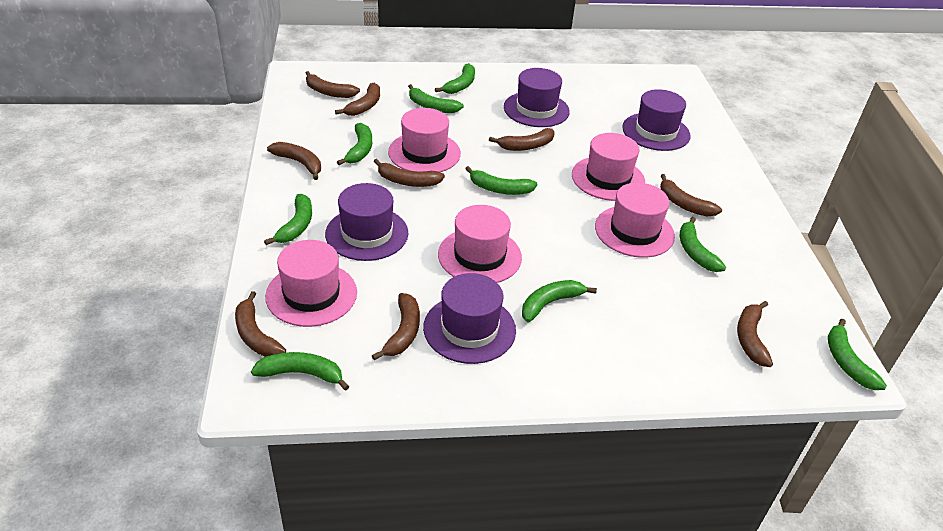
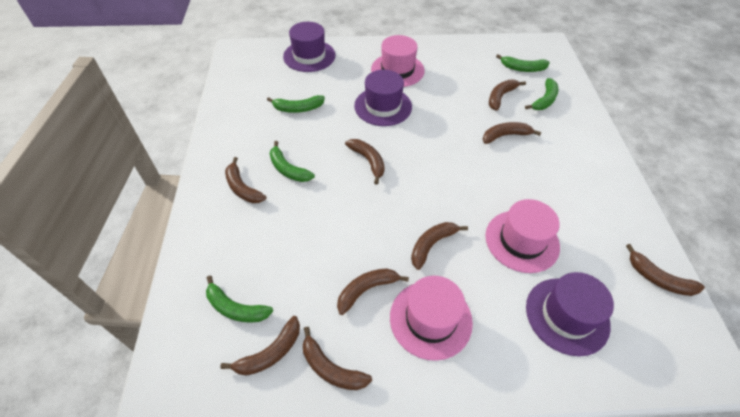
green banana: 9 -> 5
pink hat: 5 -> 3
purple hat: 4 -> 3

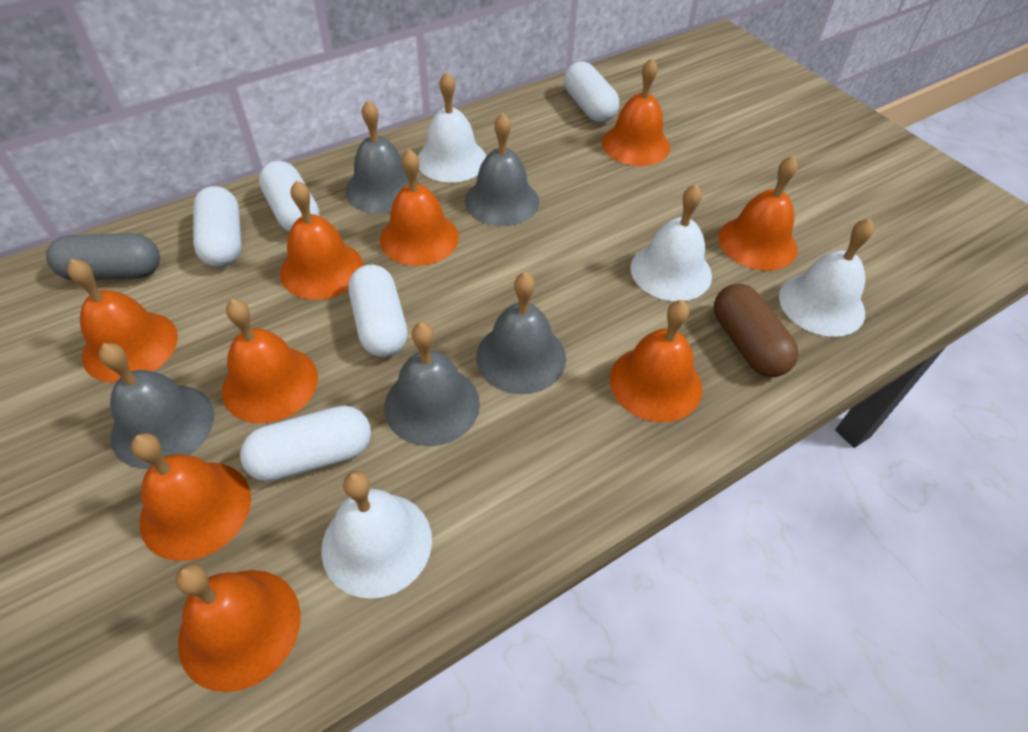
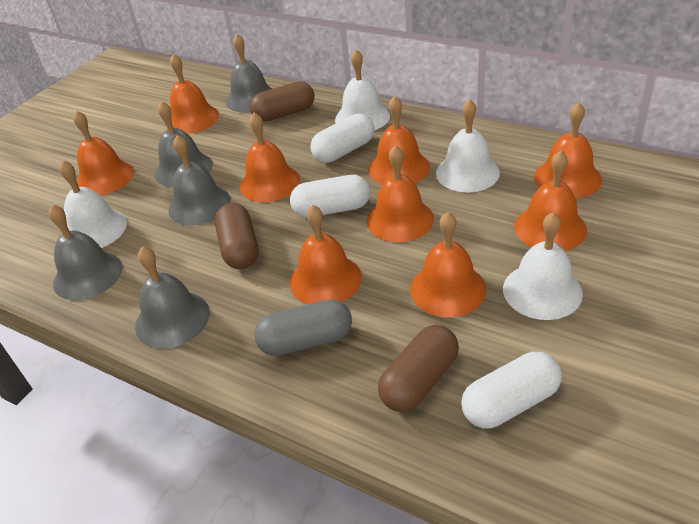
brown capsule: 1 -> 3
white capsule: 5 -> 3

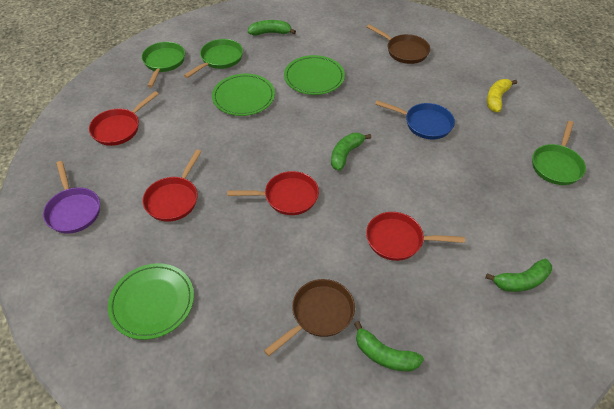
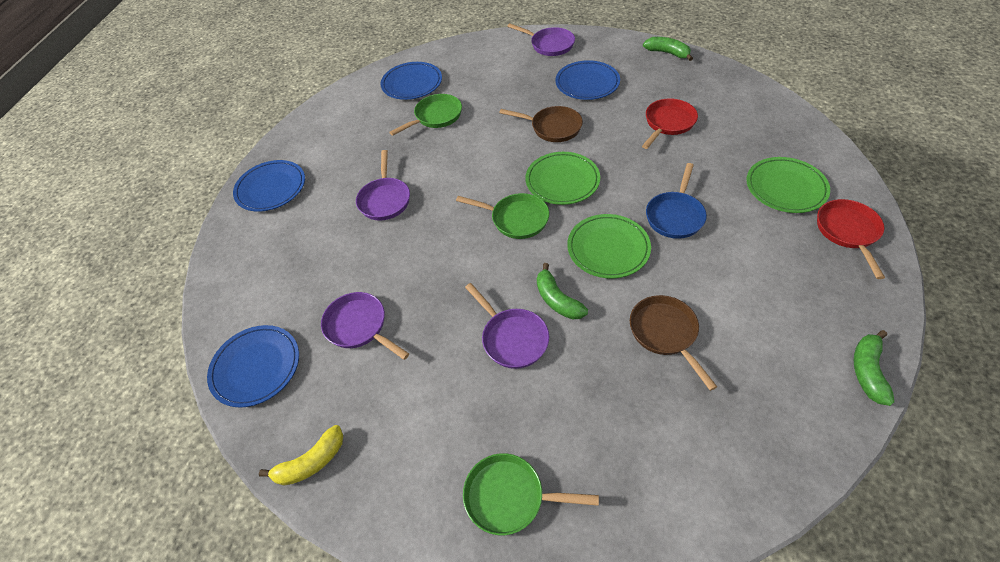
blue plate: 0 -> 4
green banana: 4 -> 3
purple pan: 1 -> 4
red pan: 4 -> 2

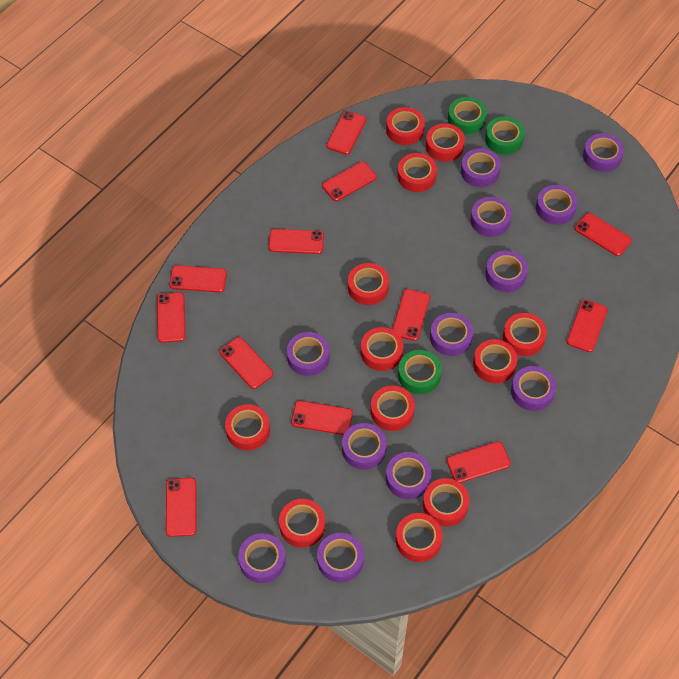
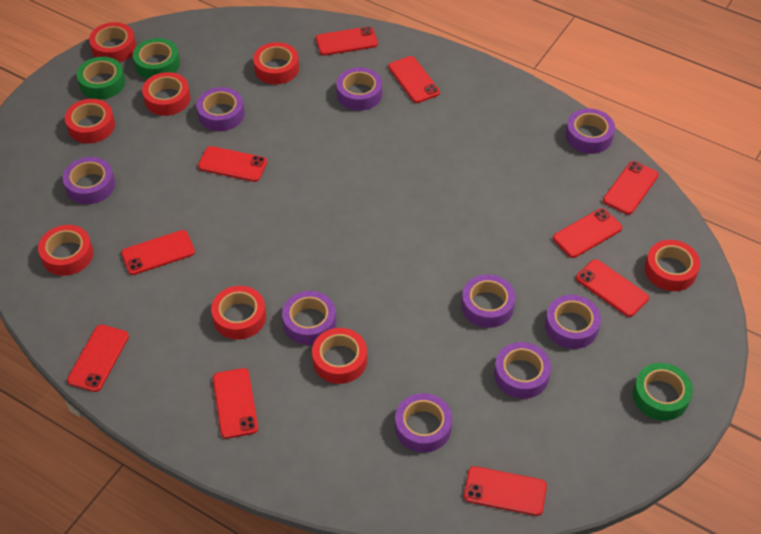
purple tape: 12 -> 9
red phone: 12 -> 10
red tape: 12 -> 8

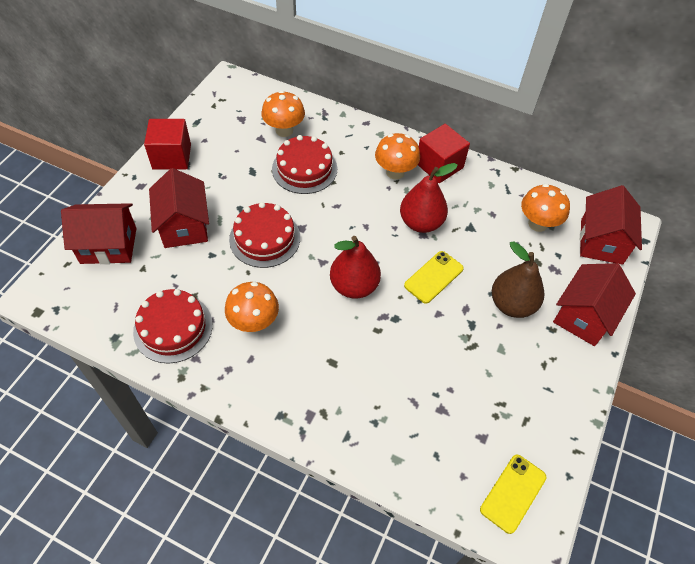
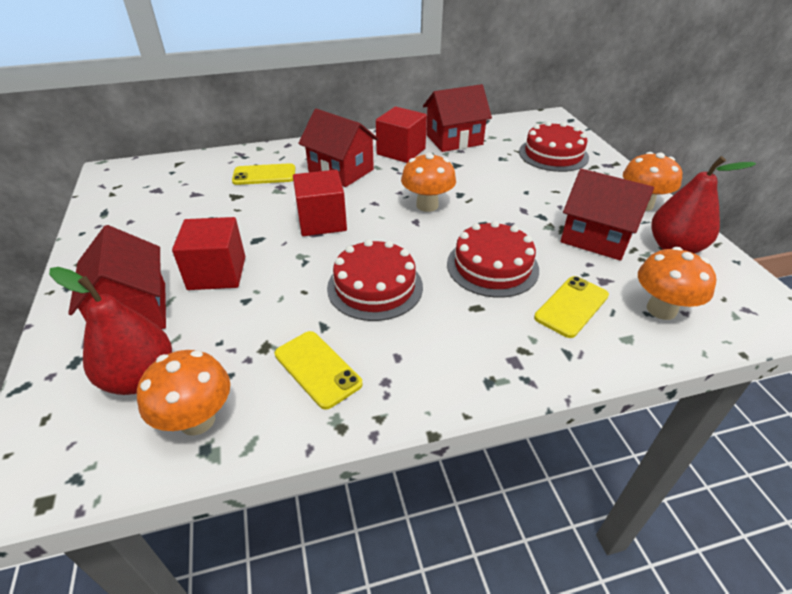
brown pear: 1 -> 0
red cube: 2 -> 3
yellow phone: 2 -> 3

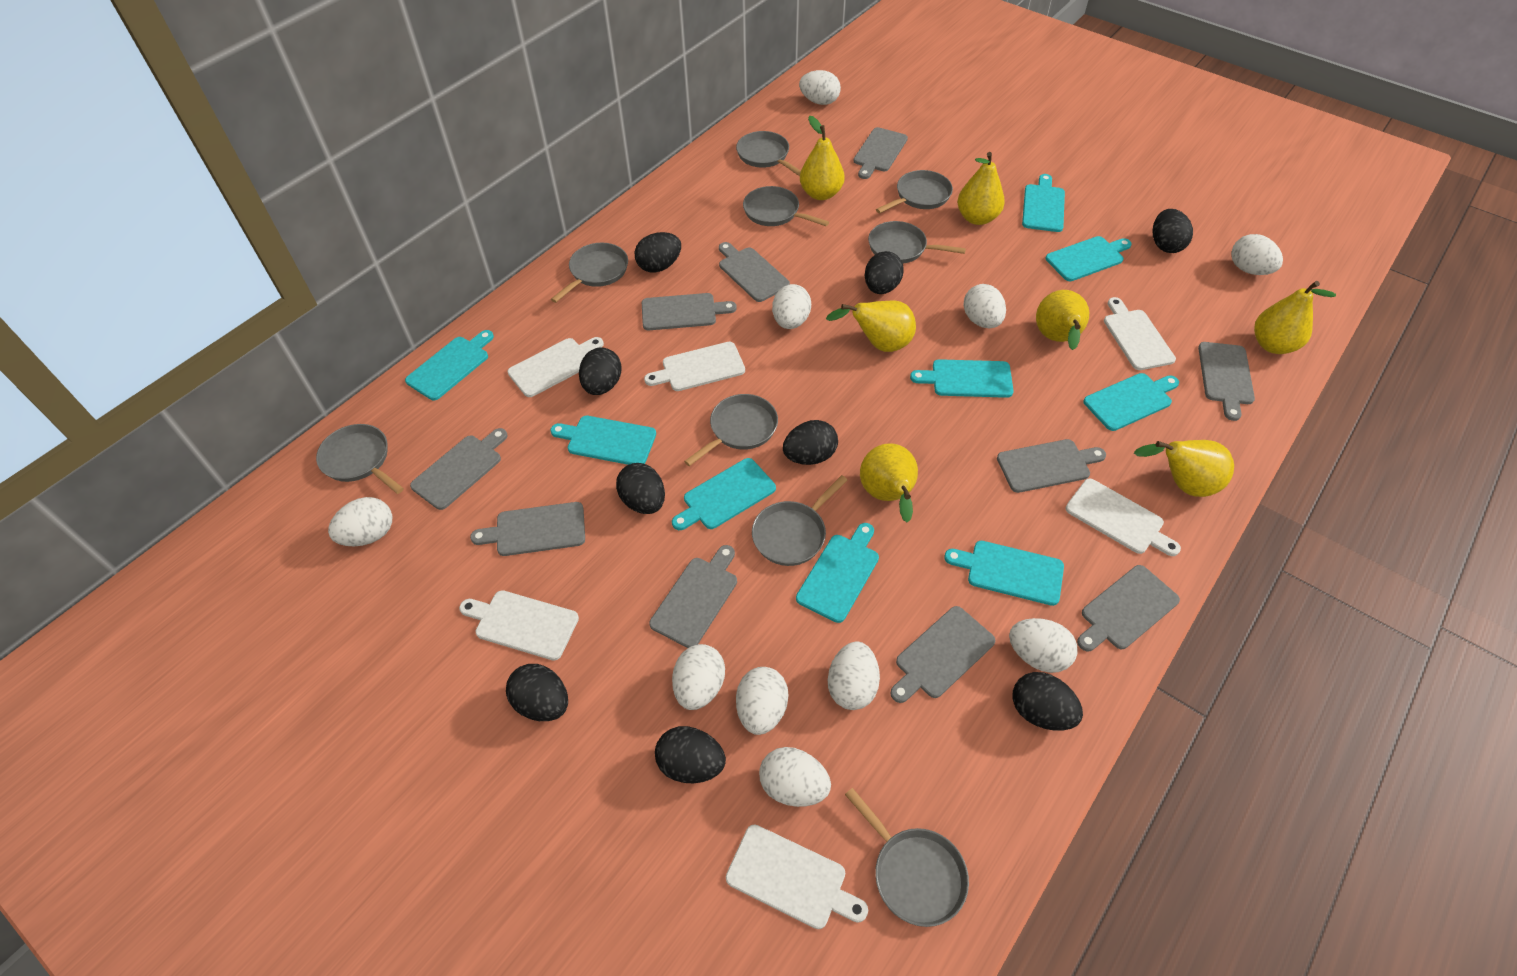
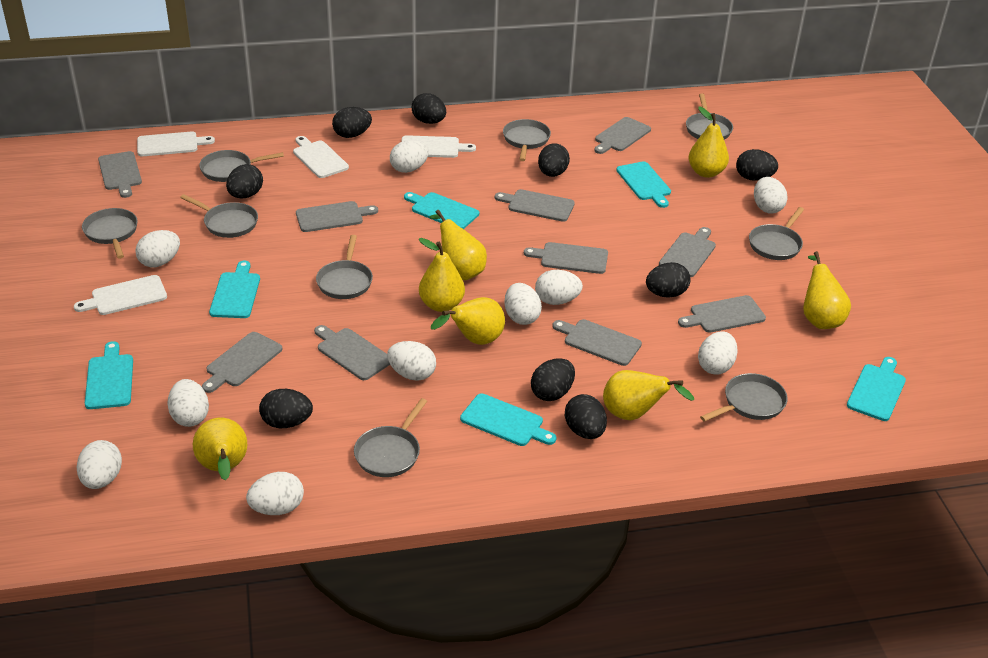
turquoise cutting board: 9 -> 6
white cutting board: 6 -> 4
* * * * * * *
Nothing is needed beyond an exact transcription of the lines from the one containing "purple tape: 12 -> 9" to the end of the entries above, with the pictures omitted.

purple tape: 12 -> 9
red phone: 12 -> 10
red tape: 12 -> 8

brown pear: 1 -> 0
red cube: 2 -> 3
yellow phone: 2 -> 3

turquoise cutting board: 9 -> 6
white cutting board: 6 -> 4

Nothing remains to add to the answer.